*Extracted records:*
◇ ◇ ◇

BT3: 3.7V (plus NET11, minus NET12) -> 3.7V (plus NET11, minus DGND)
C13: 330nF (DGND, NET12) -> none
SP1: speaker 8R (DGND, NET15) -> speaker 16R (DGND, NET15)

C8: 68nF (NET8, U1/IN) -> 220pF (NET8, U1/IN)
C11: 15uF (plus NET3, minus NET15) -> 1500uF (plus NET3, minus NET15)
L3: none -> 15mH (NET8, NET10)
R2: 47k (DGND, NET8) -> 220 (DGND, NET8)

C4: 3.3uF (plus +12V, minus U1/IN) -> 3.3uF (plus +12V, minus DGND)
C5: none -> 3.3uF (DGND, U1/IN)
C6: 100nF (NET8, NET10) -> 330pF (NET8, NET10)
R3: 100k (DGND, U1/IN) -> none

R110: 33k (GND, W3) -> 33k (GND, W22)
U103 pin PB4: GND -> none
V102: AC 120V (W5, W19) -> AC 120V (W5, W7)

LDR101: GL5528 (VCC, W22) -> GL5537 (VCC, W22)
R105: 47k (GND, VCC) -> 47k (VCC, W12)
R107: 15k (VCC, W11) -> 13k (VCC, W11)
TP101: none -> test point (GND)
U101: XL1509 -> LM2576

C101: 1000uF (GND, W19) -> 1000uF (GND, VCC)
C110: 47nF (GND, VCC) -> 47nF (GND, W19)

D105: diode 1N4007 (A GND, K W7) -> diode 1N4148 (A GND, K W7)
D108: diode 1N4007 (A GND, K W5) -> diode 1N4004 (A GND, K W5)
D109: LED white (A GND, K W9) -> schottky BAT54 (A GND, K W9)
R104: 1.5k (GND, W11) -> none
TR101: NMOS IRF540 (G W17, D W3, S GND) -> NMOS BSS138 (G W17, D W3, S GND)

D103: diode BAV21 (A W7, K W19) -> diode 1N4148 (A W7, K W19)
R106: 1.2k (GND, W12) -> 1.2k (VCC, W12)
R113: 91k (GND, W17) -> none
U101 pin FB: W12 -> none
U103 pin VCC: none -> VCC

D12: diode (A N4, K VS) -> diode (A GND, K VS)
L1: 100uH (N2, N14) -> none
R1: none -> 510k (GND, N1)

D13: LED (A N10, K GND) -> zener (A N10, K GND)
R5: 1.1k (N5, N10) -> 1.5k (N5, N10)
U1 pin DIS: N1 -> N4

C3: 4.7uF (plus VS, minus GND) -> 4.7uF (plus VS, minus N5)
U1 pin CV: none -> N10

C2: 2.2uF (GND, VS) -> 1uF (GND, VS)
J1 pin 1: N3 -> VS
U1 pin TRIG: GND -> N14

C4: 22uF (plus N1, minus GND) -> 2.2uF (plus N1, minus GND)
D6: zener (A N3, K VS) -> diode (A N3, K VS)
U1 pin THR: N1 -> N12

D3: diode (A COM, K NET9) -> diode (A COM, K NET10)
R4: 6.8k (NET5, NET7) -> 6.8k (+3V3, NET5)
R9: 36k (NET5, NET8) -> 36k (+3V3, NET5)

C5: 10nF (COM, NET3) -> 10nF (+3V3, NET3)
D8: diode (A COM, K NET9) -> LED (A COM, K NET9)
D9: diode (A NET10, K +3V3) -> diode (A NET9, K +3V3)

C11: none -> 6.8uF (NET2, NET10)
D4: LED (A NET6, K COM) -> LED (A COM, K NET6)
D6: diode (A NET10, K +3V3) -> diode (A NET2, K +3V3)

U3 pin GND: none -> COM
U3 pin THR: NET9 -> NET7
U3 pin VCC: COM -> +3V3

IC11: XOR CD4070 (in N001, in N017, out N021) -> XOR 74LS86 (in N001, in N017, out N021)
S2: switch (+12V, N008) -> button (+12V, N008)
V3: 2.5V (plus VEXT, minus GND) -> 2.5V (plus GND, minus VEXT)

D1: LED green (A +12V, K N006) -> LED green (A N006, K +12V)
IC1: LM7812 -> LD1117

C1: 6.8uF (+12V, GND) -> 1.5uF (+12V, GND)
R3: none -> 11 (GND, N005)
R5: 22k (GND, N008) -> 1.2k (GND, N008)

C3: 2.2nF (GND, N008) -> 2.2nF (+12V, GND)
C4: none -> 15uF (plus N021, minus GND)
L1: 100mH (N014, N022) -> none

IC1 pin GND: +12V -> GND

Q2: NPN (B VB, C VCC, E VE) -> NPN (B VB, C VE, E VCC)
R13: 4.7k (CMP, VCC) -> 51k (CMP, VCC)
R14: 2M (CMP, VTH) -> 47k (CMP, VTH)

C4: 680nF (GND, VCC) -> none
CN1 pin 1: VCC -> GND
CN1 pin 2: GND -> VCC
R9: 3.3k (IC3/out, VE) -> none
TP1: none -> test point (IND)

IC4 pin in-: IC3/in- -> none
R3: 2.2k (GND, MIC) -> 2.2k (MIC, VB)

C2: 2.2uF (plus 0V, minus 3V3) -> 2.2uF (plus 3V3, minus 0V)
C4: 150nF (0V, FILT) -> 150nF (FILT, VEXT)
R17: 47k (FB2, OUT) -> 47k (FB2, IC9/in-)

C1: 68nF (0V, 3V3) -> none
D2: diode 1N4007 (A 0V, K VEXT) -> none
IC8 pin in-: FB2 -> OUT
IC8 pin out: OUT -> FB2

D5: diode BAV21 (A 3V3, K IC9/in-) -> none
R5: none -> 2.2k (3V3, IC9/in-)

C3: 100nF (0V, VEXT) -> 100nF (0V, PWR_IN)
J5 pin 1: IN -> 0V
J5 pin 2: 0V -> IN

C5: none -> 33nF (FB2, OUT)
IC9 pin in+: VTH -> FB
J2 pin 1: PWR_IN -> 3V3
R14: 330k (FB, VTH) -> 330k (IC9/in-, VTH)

◇ ◇ ◇

*What you need to do:* Now output the listing above, exactly as it appears.

*Task solution:*
BT3: 3.7V (plus NET11, minus NET12) -> 3.7V (plus NET11, minus DGND)
C13: 330nF (DGND, NET12) -> none
SP1: speaker 8R (DGND, NET15) -> speaker 16R (DGND, NET15)

C8: 68nF (NET8, U1/IN) -> 220pF (NET8, U1/IN)
C11: 15uF (plus NET3, minus NET15) -> 1500uF (plus NET3, minus NET15)
L3: none -> 15mH (NET8, NET10)
R2: 47k (DGND, NET8) -> 220 (DGND, NET8)

C4: 3.3uF (plus +12V, minus U1/IN) -> 3.3uF (plus +12V, minus DGND)
C5: none -> 3.3uF (DGND, U1/IN)
C6: 100nF (NET8, NET10) -> 330pF (NET8, NET10)
R3: 100k (DGND, U1/IN) -> none

R110: 33k (GND, W3) -> 33k (GND, W22)
U103 pin PB4: GND -> none
V102: AC 120V (W5, W19) -> AC 120V (W5, W7)

LDR101: GL5528 (VCC, W22) -> GL5537 (VCC, W22)
R105: 47k (GND, VCC) -> 47k (VCC, W12)
R107: 15k (VCC, W11) -> 13k (VCC, W11)
TP101: none -> test point (GND)
U101: XL1509 -> LM2576

C101: 1000uF (GND, W19) -> 1000uF (GND, VCC)
C110: 47nF (GND, VCC) -> 47nF (GND, W19)

D105: diode 1N4007 (A GND, K W7) -> diode 1N4148 (A GND, K W7)
D108: diode 1N4007 (A GND, K W5) -> diode 1N4004 (A GND, K W5)
D109: LED white (A GND, K W9) -> schottky BAT54 (A GND, K W9)
R104: 1.5k (GND, W11) -> none
TR101: NMOS IRF540 (G W17, D W3, S GND) -> NMOS BSS138 (G W17, D W3, S GND)

D103: diode BAV21 (A W7, K W19) -> diode 1N4148 (A W7, K W19)
R106: 1.2k (GND, W12) -> 1.2k (VCC, W12)
R113: 91k (GND, W17) -> none
U101 pin FB: W12 -> none
U103 pin VCC: none -> VCC

D12: diode (A N4, K VS) -> diode (A GND, K VS)
L1: 100uH (N2, N14) -> none
R1: none -> 510k (GND, N1)

D13: LED (A N10, K GND) -> zener (A N10, K GND)
R5: 1.1k (N5, N10) -> 1.5k (N5, N10)
U1 pin DIS: N1 -> N4

C3: 4.7uF (plus VS, minus GND) -> 4.7uF (plus VS, minus N5)
U1 pin CV: none -> N10

C2: 2.2uF (GND, VS) -> 1uF (GND, VS)
J1 pin 1: N3 -> VS
U1 pin TRIG: GND -> N14

C4: 22uF (plus N1, minus GND) -> 2.2uF (plus N1, minus GND)
D6: zener (A N3, K VS) -> diode (A N3, K VS)
U1 pin THR: N1 -> N12

D3: diode (A COM, K NET9) -> diode (A COM, K NET10)
R4: 6.8k (NET5, NET7) -> 6.8k (+3V3, NET5)
R9: 36k (NET5, NET8) -> 36k (+3V3, NET5)

C5: 10nF (COM, NET3) -> 10nF (+3V3, NET3)
D8: diode (A COM, K NET9) -> LED (A COM, K NET9)
D9: diode (A NET10, K +3V3) -> diode (A NET9, K +3V3)

C11: none -> 6.8uF (NET2, NET10)
D4: LED (A NET6, K COM) -> LED (A COM, K NET6)
D6: diode (A NET10, K +3V3) -> diode (A NET2, K +3V3)

U3 pin GND: none -> COM
U3 pin THR: NET9 -> NET7
U3 pin VCC: COM -> +3V3

IC11: XOR CD4070 (in N001, in N017, out N021) -> XOR 74LS86 (in N001, in N017, out N021)
S2: switch (+12V, N008) -> button (+12V, N008)
V3: 2.5V (plus VEXT, minus GND) -> 2.5V (plus GND, minus VEXT)

D1: LED green (A +12V, K N006) -> LED green (A N006, K +12V)
IC1: LM7812 -> LD1117

C1: 6.8uF (+12V, GND) -> 1.5uF (+12V, GND)
R3: none -> 11 (GND, N005)
R5: 22k (GND, N008) -> 1.2k (GND, N008)

C3: 2.2nF (GND, N008) -> 2.2nF (+12V, GND)
C4: none -> 15uF (plus N021, minus GND)
L1: 100mH (N014, N022) -> none

IC1 pin GND: +12V -> GND

Q2: NPN (B VB, C VCC, E VE) -> NPN (B VB, C VE, E VCC)
R13: 4.7k (CMP, VCC) -> 51k (CMP, VCC)
R14: 2M (CMP, VTH) -> 47k (CMP, VTH)

C4: 680nF (GND, VCC) -> none
CN1 pin 1: VCC -> GND
CN1 pin 2: GND -> VCC
R9: 3.3k (IC3/out, VE) -> none
TP1: none -> test point (IND)

IC4 pin in-: IC3/in- -> none
R3: 2.2k (GND, MIC) -> 2.2k (MIC, VB)

C2: 2.2uF (plus 0V, minus 3V3) -> 2.2uF (plus 3V3, minus 0V)
C4: 150nF (0V, FILT) -> 150nF (FILT, VEXT)
R17: 47k (FB2, OUT) -> 47k (FB2, IC9/in-)

C1: 68nF (0V, 3V3) -> none
D2: diode 1N4007 (A 0V, K VEXT) -> none
IC8 pin in-: FB2 -> OUT
IC8 pin out: OUT -> FB2

D5: diode BAV21 (A 3V3, K IC9/in-) -> none
R5: none -> 2.2k (3V3, IC9/in-)

C3: 100nF (0V, VEXT) -> 100nF (0V, PWR_IN)
J5 pin 1: IN -> 0V
J5 pin 2: 0V -> IN

C5: none -> 33nF (FB2, OUT)
IC9 pin in+: VTH -> FB
J2 pin 1: PWR_IN -> 3V3
R14: 330k (FB, VTH) -> 330k (IC9/in-, VTH)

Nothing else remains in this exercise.